--- What is expected ---
Wherever the string "grey" appears in the listing, copy that line.

##### Material shown

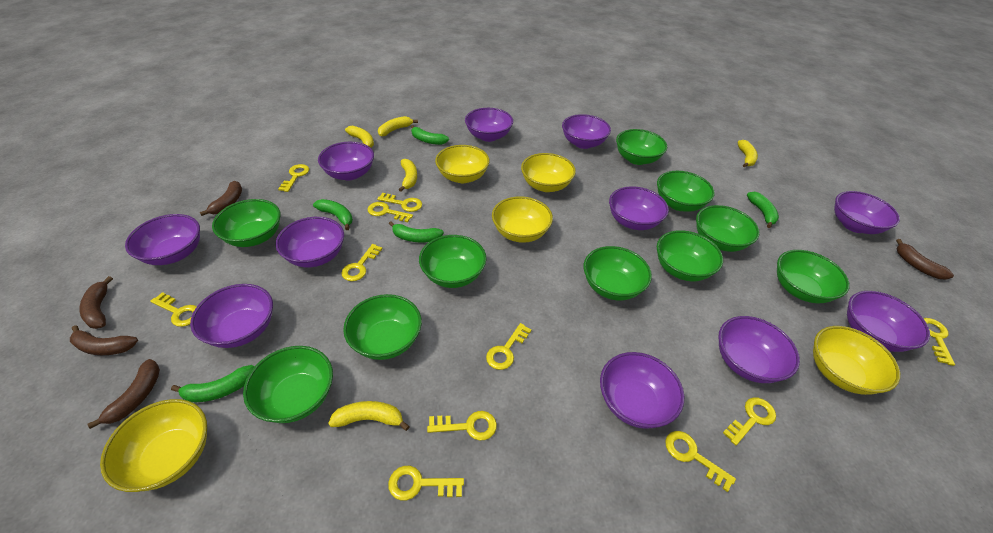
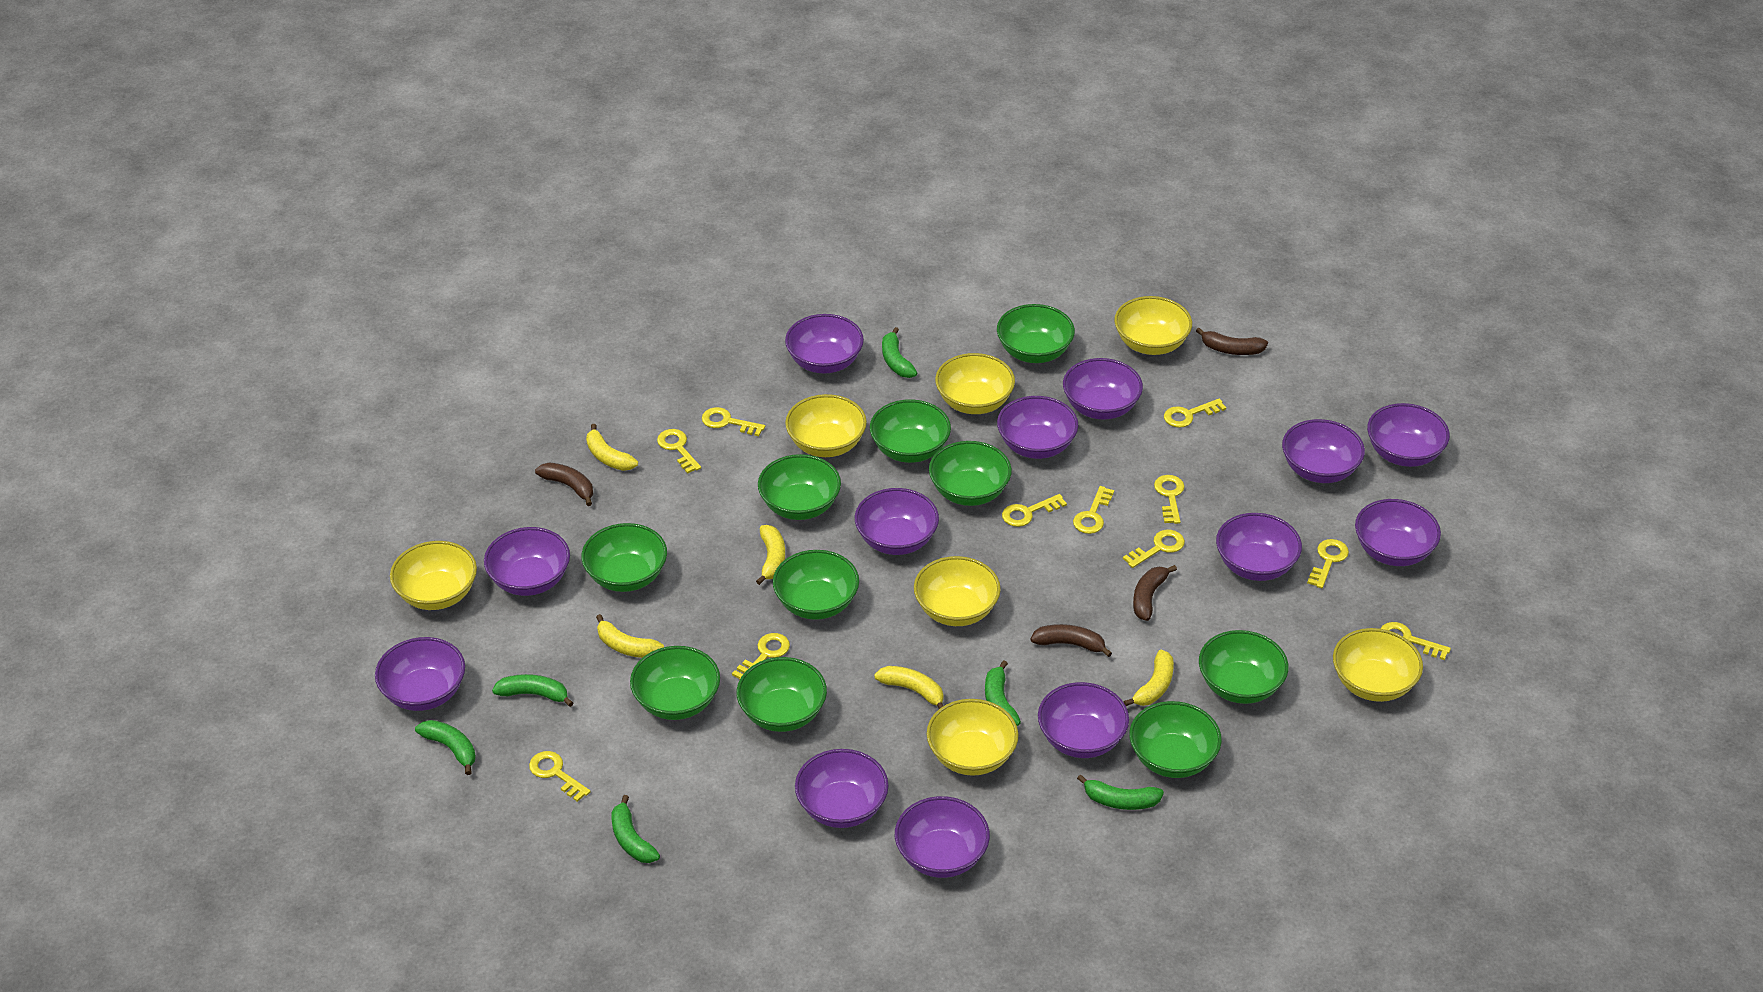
brown banana: 5 -> 4
green banana: 5 -> 6
purple bowl: 11 -> 13
yellow bowl: 5 -> 7

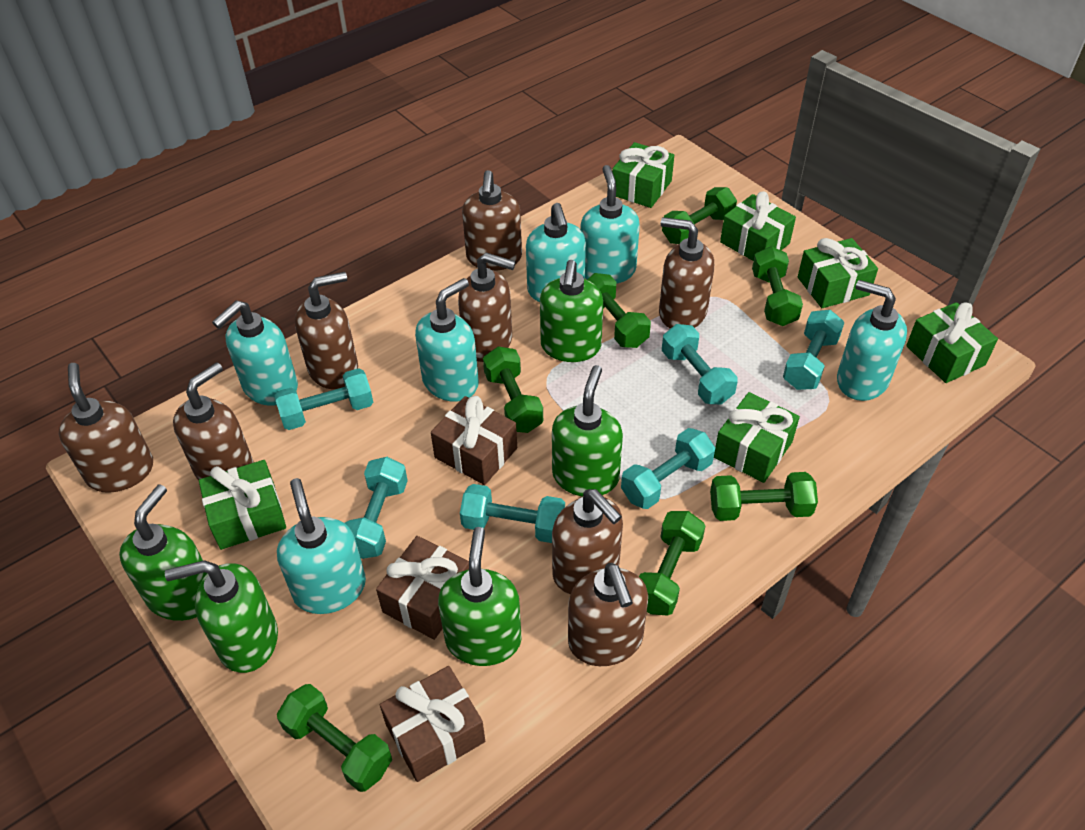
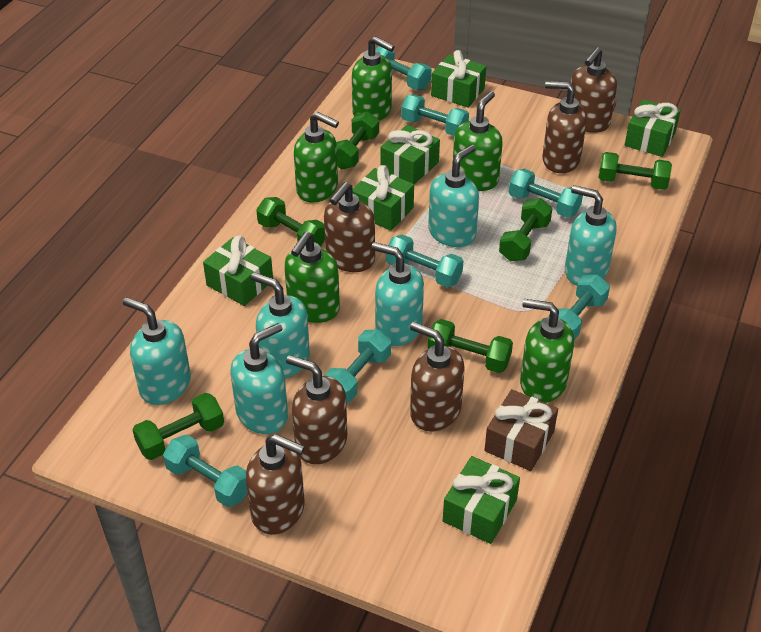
brown gift: 3 -> 1
brown soap dispenser: 8 -> 6
green dumbbell: 7 -> 6
turquoise dumbbell: 6 -> 7

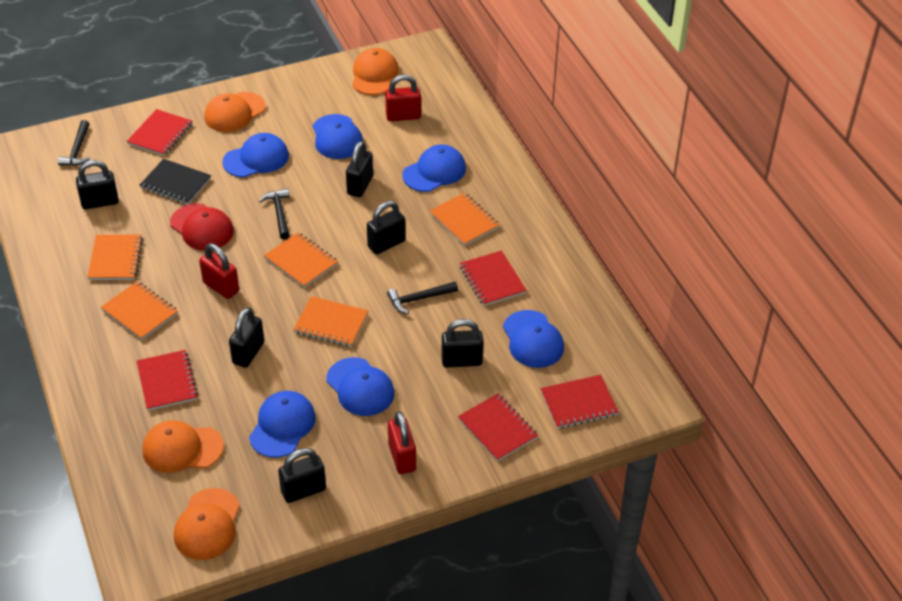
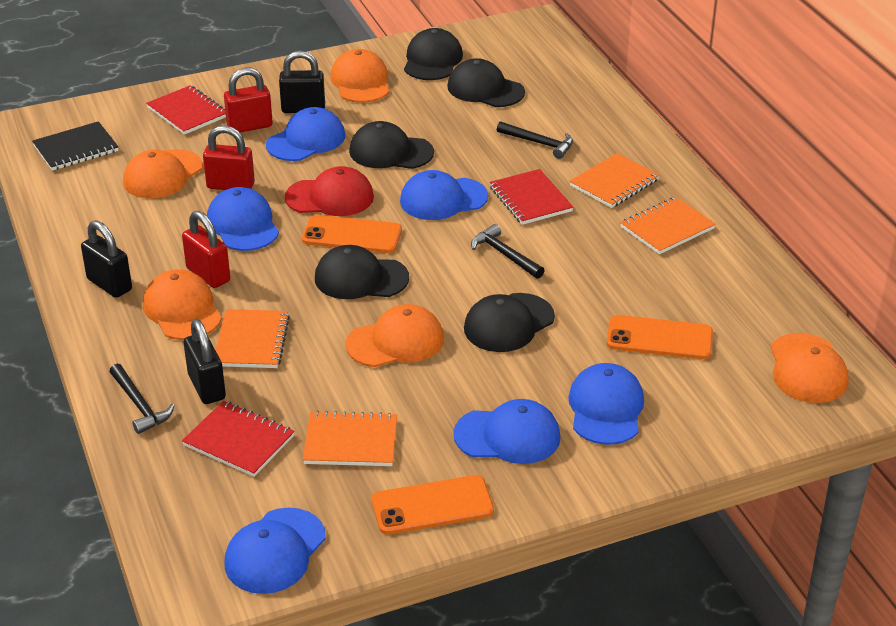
black cap: 0 -> 5
black padlock: 6 -> 3
orange cap: 4 -> 5
orange notebook: 5 -> 4
orange phone: 0 -> 3
red notebook: 5 -> 3

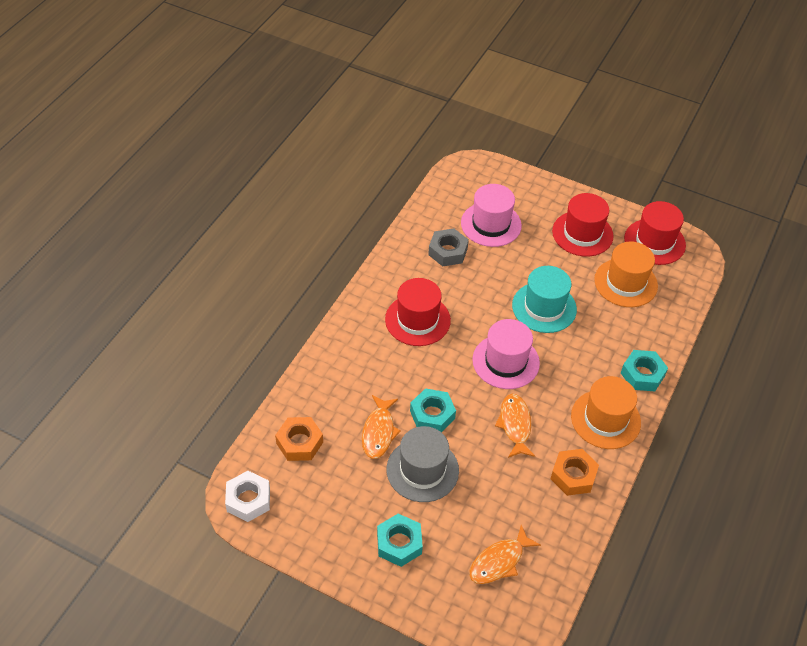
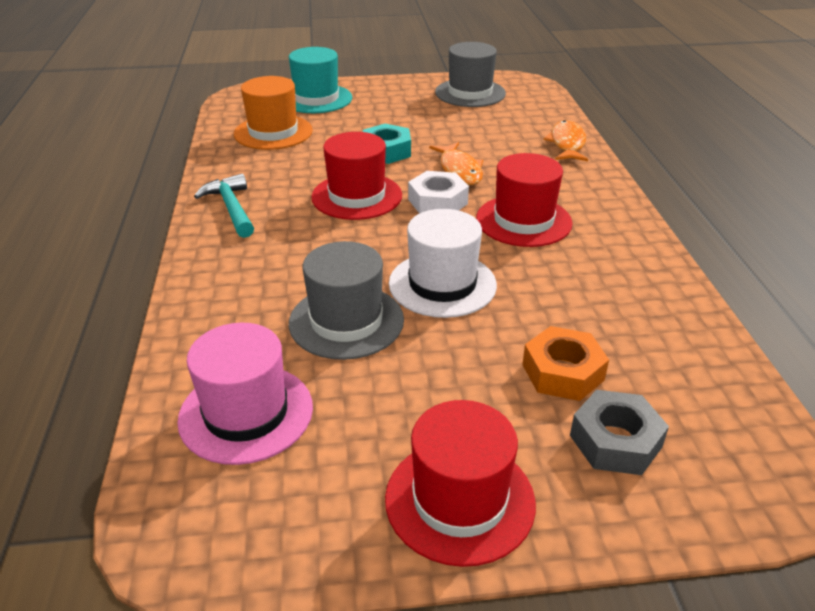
grey hat: 1 -> 2
orange fish: 3 -> 2
orange hat: 2 -> 1
orange nut: 2 -> 1
pink hat: 2 -> 1
turquoise hammer: 0 -> 1
turquoise nut: 3 -> 1
white hat: 0 -> 1

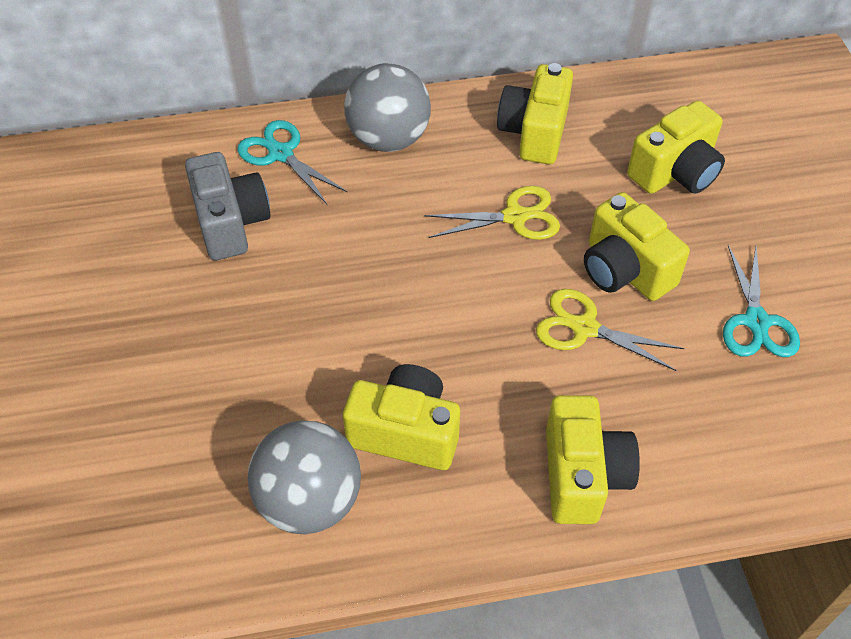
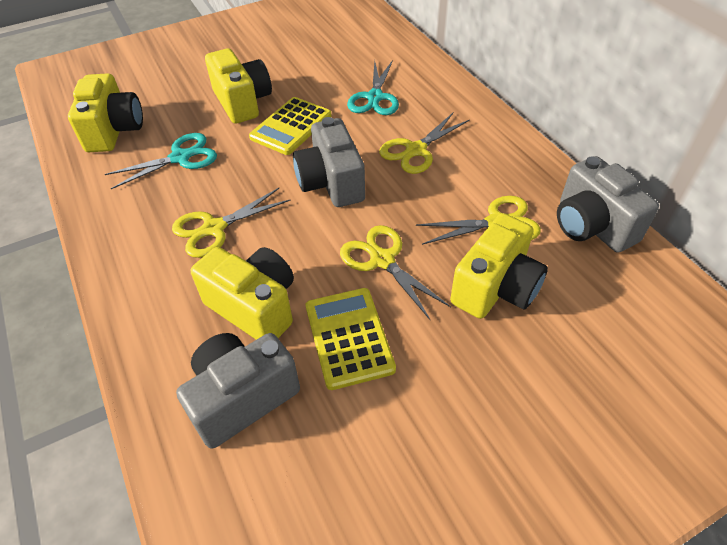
grey ball: 2 -> 0
grey camera: 1 -> 3
yellow calculator: 0 -> 2
yellow camera: 5 -> 4
yellow scissors: 2 -> 4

##########

--- Task response ---
grey hat: 1 -> 2
grey ball: 2 -> 0
grey camera: 1 -> 3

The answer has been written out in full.